-- WHAT THE EXERCISE ASKS --
Return the records exactly as they appear below, omitting the pictures.

== TASK MATERIAL ==

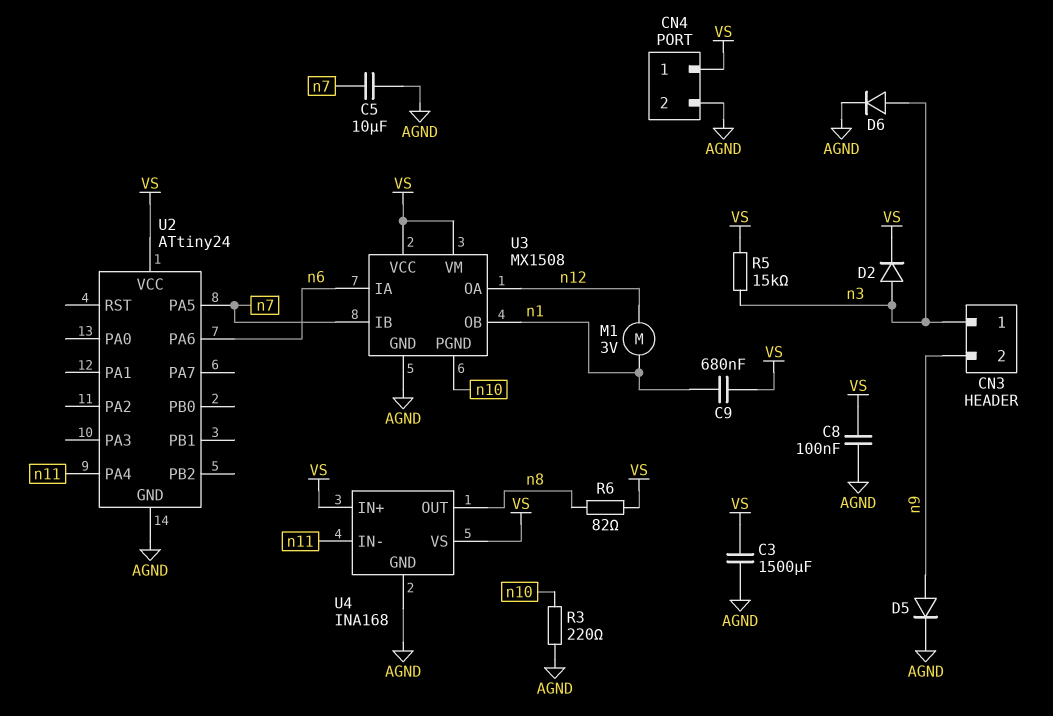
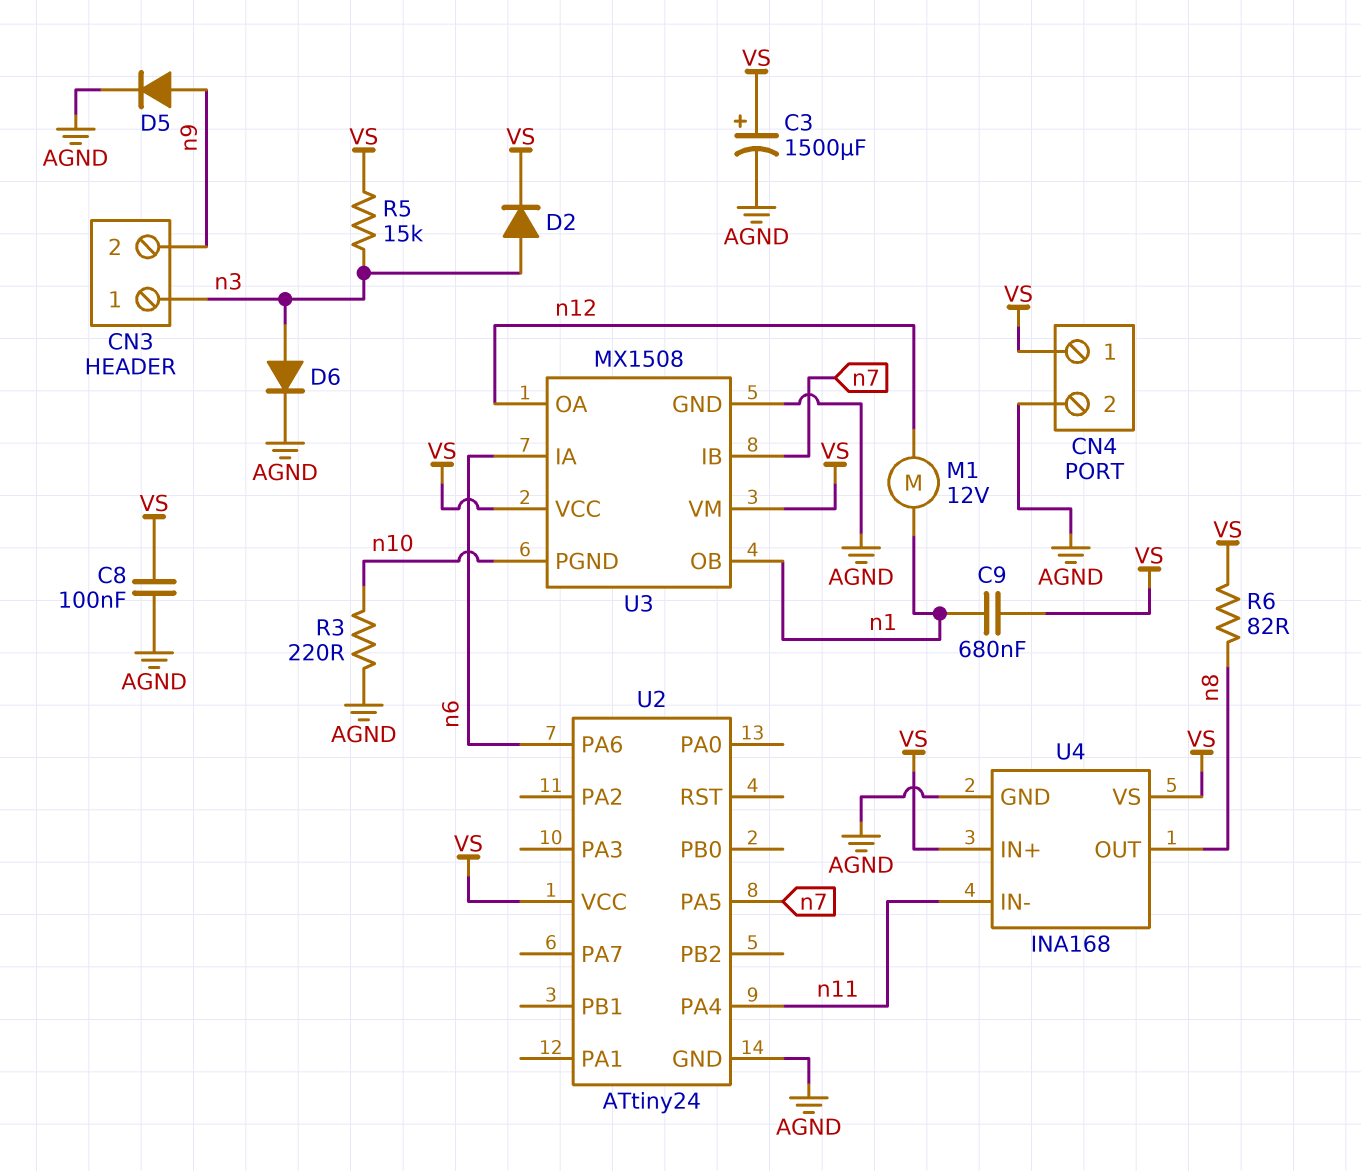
C3: 1500uF (AGND, VS) -> 1500uF (plus VS, minus AGND)
C5: 10uF (AGND, n7) -> none
M1: motor 3V (n1, n12) -> motor 12V (n1, n12)

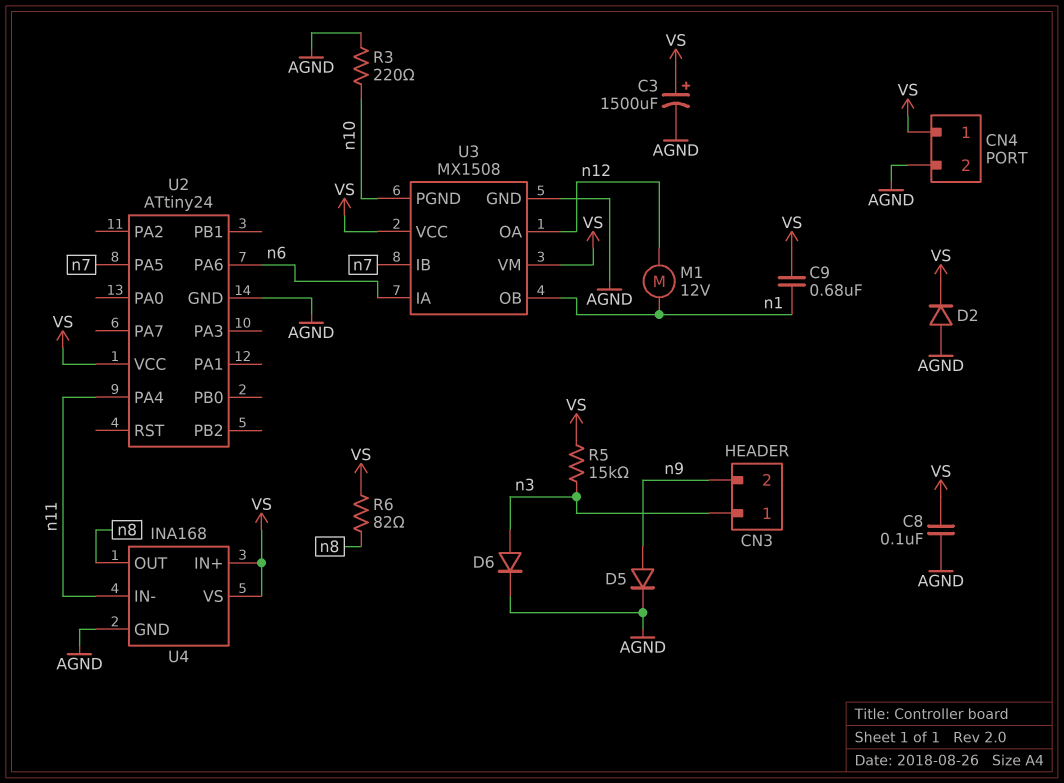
D2: diode (A n3, K VS) -> diode (A AGND, K VS)

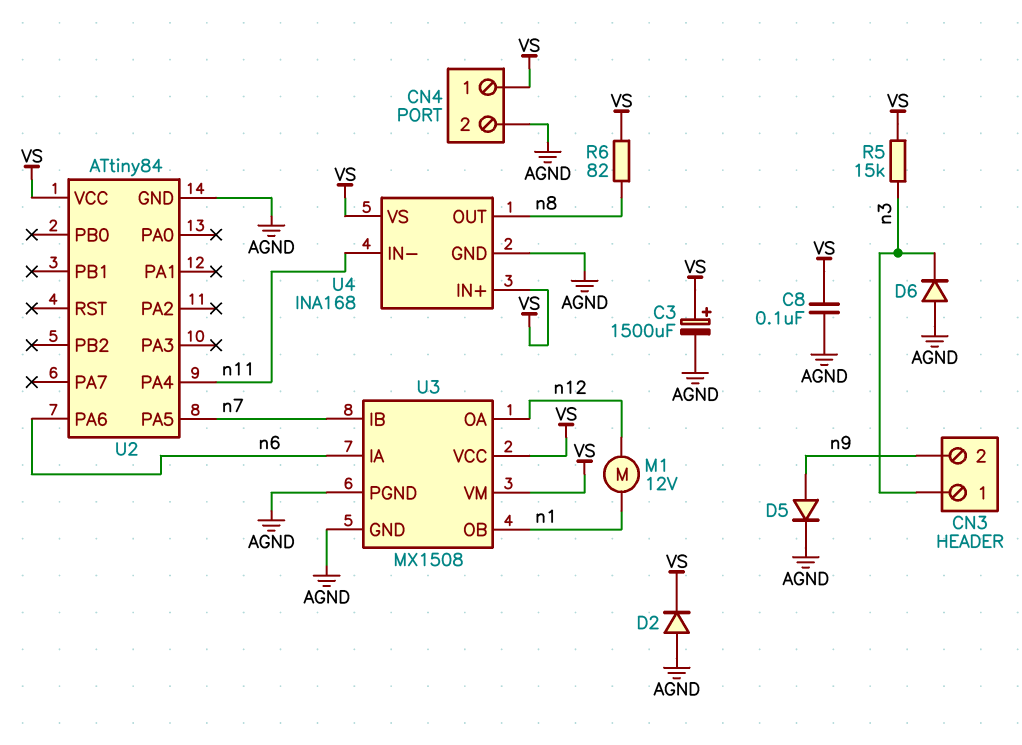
C9: 680nF (VS, n1) -> none
D6: diode (A n3, K AGND) -> diode (A AGND, K n3)
R3: 220 (AGND, n10) -> none
U2: ATtiny24 -> ATtiny84
U3 pin PGND: n10 -> AGND

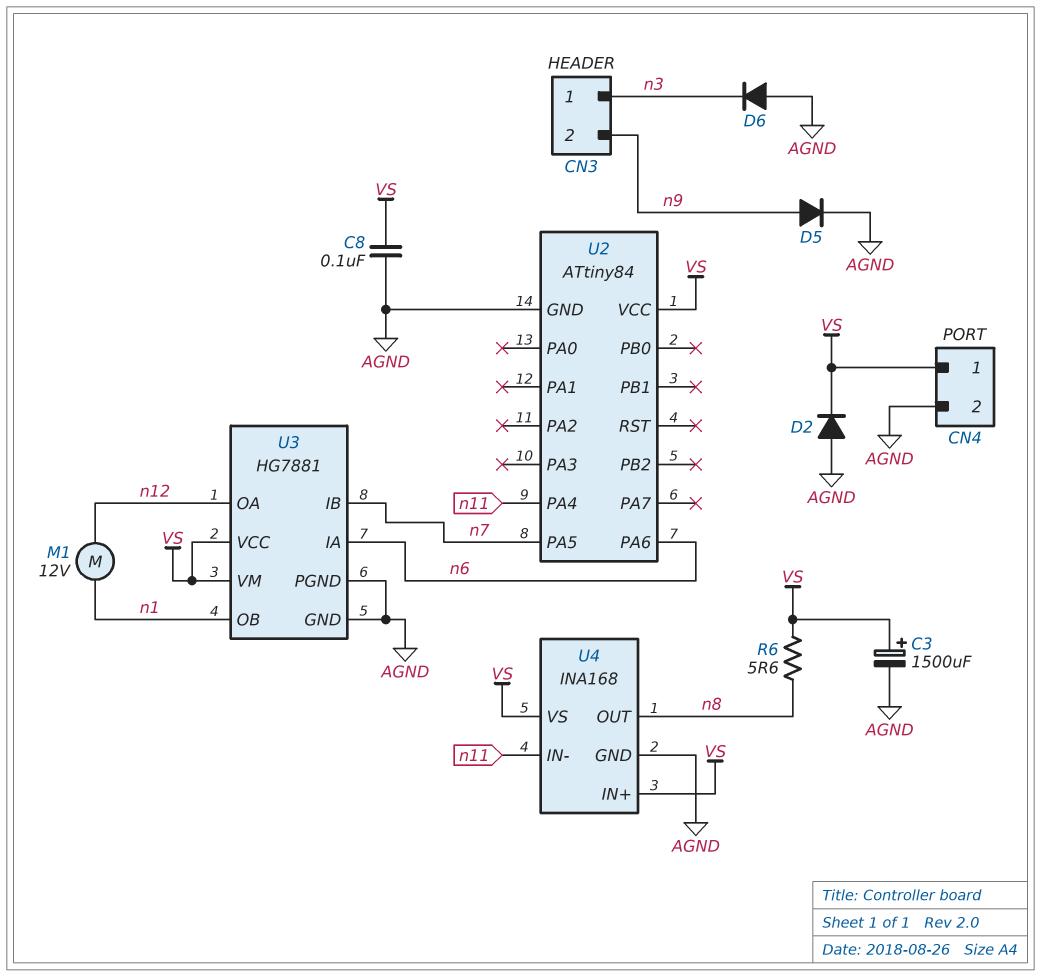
R5: 15k (VS, n3) -> none
R6: 82 (VS, n8) -> 5.6 (VS, n8)
U3: MX1508 -> HG7881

===

-- RESULT --
C3: 1500uF (AGND, VS) -> 1500uF (plus VS, minus AGND)
C5: 10uF (AGND, n7) -> none
M1: motor 3V (n1, n12) -> motor 12V (n1, n12)

D2: diode (A n3, K VS) -> diode (A AGND, K VS)

C9: 680nF (VS, n1) -> none
D6: diode (A n3, K AGND) -> diode (A AGND, K n3)
R3: 220 (AGND, n10) -> none
U2: ATtiny24 -> ATtiny84
U3 pin PGND: n10 -> AGND

R5: 15k (VS, n3) -> none
R6: 82 (VS, n8) -> 5.6 (VS, n8)
U3: MX1508 -> HG7881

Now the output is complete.